● WORK TO COMPLETE: Lines that contain "tree" are to be copied from the material, every one of them.

:::

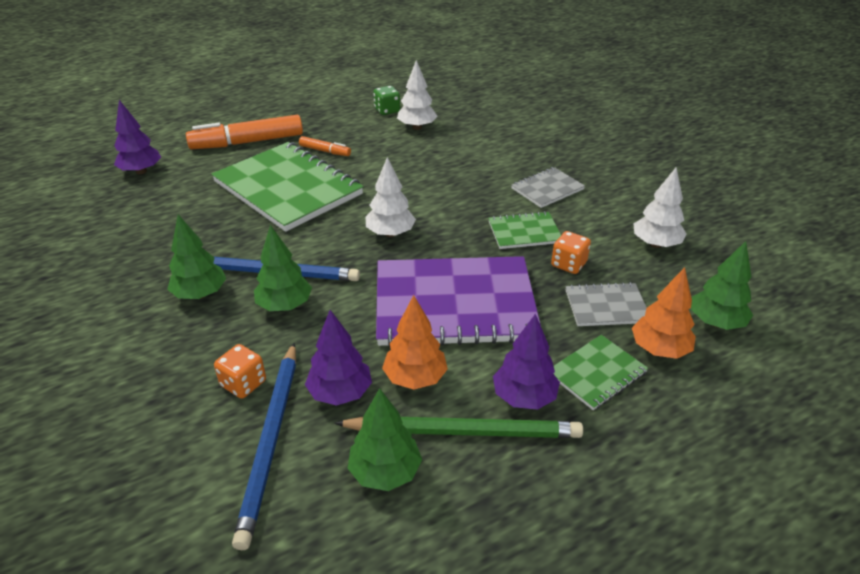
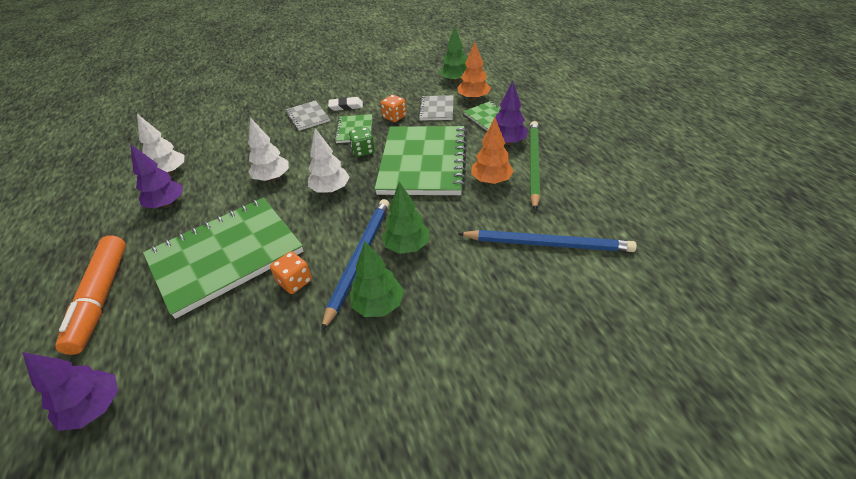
camera: 80 degrees left, 5 degrees up
(243, 383) = (493, 263): orange dice -> orange dice (295, 281)
(325, 151) = (170, 232): orange marker -> none
(340, 393) = (503, 213): purple tree -> purple tree (167, 204)
(385, 472) = (566, 193): green tree -> none
(387, 110) = (120, 190): green dice -> green dice (363, 151)
(454, 304) = (423, 162): purple notebook -> green notebook
(584, 216) = (346, 106): none -> white eraser
(655, 244) = (384, 87): white tree -> white tree (272, 178)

:::

● TASK RESPONSE:
(340, 393) = (503, 213): purple tree -> purple tree (167, 204)
(385, 472) = (566, 193): green tree -> none
(655, 244) = (384, 87): white tree -> white tree (272, 178)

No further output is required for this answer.